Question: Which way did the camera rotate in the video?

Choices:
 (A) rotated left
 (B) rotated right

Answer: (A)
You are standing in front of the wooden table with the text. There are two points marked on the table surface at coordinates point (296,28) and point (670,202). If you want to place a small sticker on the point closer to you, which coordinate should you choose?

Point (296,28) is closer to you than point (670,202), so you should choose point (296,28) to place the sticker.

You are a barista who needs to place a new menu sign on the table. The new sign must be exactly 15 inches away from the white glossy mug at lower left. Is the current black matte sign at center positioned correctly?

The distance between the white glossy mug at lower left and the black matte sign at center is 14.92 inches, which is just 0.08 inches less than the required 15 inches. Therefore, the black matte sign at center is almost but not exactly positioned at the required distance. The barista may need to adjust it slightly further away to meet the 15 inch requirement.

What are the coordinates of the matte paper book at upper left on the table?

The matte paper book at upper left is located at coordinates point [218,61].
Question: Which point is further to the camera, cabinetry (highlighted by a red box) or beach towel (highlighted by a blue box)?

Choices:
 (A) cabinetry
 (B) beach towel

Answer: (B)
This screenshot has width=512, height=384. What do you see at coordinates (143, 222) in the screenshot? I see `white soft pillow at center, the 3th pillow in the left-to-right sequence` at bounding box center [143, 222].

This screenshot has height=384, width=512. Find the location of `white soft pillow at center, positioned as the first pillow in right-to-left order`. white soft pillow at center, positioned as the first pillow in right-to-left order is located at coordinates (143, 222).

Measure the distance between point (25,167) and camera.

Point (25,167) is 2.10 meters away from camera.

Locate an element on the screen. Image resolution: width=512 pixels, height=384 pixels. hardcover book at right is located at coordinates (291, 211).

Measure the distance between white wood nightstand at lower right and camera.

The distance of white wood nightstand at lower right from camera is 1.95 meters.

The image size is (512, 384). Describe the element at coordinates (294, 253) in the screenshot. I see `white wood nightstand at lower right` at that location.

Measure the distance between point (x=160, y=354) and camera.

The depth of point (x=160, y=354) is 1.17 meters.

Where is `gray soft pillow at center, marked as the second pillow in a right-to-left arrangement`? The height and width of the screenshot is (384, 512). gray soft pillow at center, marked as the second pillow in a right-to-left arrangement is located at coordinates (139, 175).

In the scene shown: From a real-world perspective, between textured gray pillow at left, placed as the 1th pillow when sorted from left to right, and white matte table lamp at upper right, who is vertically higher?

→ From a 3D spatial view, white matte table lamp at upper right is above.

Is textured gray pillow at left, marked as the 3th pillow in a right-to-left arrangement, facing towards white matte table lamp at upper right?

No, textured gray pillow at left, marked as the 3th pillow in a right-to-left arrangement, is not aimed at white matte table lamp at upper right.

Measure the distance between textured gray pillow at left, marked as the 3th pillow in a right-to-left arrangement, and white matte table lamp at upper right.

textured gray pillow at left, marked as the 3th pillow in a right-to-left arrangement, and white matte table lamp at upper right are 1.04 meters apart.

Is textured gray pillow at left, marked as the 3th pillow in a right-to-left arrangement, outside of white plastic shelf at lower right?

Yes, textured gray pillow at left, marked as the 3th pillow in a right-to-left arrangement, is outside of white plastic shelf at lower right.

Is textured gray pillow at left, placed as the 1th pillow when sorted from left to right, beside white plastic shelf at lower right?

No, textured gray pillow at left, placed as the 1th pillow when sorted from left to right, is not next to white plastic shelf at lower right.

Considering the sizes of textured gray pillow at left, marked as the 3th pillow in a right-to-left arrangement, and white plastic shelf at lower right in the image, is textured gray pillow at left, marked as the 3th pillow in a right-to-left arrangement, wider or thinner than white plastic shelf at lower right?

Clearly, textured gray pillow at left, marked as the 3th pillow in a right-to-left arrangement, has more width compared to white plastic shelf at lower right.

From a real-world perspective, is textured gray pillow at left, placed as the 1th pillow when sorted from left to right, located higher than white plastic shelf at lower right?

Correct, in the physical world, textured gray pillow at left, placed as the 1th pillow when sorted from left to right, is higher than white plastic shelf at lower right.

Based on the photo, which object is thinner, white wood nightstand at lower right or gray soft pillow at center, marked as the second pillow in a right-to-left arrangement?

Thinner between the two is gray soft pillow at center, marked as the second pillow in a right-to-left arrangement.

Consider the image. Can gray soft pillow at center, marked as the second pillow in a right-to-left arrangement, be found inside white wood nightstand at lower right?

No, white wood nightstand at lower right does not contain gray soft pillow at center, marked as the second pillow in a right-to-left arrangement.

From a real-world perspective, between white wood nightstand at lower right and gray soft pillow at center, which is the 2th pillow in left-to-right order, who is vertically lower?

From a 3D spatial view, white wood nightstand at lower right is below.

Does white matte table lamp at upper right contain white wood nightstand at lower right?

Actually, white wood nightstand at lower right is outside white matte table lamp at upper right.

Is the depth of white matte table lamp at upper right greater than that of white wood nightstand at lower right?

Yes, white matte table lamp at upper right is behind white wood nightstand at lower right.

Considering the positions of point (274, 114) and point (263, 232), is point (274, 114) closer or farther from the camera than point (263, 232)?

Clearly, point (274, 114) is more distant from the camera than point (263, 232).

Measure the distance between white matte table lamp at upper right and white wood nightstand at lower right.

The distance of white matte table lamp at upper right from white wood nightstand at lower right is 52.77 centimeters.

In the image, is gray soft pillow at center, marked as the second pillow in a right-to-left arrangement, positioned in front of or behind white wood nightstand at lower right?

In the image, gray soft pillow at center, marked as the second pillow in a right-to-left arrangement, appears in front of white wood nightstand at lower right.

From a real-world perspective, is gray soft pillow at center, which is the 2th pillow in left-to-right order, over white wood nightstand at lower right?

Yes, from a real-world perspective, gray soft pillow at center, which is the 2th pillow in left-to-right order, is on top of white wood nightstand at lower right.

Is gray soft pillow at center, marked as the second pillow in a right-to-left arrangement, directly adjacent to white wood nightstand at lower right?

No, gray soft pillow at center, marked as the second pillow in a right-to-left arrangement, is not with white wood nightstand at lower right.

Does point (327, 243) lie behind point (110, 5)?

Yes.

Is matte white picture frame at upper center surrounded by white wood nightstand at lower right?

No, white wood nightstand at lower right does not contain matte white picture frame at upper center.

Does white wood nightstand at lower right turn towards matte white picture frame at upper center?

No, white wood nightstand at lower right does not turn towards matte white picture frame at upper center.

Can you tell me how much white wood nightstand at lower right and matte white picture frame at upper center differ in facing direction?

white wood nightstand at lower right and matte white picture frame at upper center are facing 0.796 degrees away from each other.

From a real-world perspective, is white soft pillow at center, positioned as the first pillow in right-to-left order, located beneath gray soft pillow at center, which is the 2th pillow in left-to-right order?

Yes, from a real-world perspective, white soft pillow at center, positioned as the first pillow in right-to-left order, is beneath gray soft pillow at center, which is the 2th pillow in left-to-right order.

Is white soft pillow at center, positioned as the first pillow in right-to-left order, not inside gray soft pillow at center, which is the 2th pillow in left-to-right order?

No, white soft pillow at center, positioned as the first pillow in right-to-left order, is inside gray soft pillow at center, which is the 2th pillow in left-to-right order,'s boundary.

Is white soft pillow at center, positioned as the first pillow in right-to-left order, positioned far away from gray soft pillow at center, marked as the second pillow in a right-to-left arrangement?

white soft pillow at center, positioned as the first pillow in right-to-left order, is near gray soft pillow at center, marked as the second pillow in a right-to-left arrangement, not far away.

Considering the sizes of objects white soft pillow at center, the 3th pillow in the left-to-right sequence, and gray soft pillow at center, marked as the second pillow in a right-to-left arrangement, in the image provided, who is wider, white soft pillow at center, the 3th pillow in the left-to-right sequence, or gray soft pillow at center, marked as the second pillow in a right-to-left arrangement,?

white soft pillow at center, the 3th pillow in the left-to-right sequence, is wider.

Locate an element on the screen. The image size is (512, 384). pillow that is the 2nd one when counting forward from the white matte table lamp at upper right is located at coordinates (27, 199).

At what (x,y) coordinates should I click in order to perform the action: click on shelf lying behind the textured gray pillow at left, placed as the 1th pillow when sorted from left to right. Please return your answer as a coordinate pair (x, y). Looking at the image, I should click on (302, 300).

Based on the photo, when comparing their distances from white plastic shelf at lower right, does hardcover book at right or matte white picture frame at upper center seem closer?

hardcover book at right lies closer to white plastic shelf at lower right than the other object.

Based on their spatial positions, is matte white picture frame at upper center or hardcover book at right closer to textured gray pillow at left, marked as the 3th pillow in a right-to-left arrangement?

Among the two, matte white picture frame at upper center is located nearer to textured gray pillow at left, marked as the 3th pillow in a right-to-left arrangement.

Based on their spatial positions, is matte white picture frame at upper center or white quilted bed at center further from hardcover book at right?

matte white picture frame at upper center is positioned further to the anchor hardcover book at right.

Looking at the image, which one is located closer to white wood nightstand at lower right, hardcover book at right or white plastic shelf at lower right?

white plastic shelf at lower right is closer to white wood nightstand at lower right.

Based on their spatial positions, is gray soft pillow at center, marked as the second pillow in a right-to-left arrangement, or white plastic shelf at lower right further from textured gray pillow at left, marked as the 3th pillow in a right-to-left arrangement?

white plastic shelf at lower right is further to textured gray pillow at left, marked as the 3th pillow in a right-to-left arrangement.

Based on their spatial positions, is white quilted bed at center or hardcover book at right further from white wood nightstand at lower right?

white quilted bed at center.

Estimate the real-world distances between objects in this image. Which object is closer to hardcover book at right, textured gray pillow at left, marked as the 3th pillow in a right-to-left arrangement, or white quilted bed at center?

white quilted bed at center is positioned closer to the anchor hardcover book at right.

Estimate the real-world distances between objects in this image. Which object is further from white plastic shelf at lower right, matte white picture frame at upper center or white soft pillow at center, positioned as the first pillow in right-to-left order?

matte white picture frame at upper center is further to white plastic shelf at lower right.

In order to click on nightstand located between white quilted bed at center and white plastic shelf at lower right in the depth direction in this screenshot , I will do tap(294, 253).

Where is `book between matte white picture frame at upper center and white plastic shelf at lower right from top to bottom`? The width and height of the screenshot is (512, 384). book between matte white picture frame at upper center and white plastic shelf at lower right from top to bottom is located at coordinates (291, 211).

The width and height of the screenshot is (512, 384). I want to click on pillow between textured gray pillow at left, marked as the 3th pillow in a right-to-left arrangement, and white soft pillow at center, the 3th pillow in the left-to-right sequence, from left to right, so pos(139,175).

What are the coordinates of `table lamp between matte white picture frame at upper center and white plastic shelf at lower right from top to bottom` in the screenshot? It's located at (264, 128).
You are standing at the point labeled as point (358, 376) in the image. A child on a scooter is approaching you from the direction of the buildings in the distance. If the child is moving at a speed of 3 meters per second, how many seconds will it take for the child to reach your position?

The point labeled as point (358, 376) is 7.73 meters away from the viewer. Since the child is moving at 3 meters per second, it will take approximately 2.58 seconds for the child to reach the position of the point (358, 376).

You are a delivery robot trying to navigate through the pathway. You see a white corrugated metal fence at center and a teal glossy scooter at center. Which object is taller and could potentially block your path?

## [WRITTEN INSTRUCTION]
Reproduce word for word the lines above, from the one containing "Locate an element on the screen. Image" through the one containing "In the scene", including both of those lines.

## [RESPONSE FOR THIS EXERCISE]
Locate an element on the screen. Image resolution: width=512 pixels, height=384 pixels. hardcover book at right is located at coordinates (291, 211).

Measure the distance between white wood nightstand at lower right and camera.

The distance of white wood nightstand at lower right from camera is 1.95 meters.

The image size is (512, 384). Describe the element at coordinates (294, 253) in the screenshot. I see `white wood nightstand at lower right` at that location.

Measure the distance between point (x=160, y=354) and camera.

The depth of point (x=160, y=354) is 1.17 meters.

Where is `gray soft pillow at center, marked as the second pillow in a right-to-left arrangement`? The height and width of the screenshot is (384, 512). gray soft pillow at center, marked as the second pillow in a right-to-left arrangement is located at coordinates (139, 175).

In the scene shown: From a real-world perspective, between textured gray pillow at left, placed as the 1th pillow when sorted from left to right, and white matte table lamp at upper right, who is vertically higher?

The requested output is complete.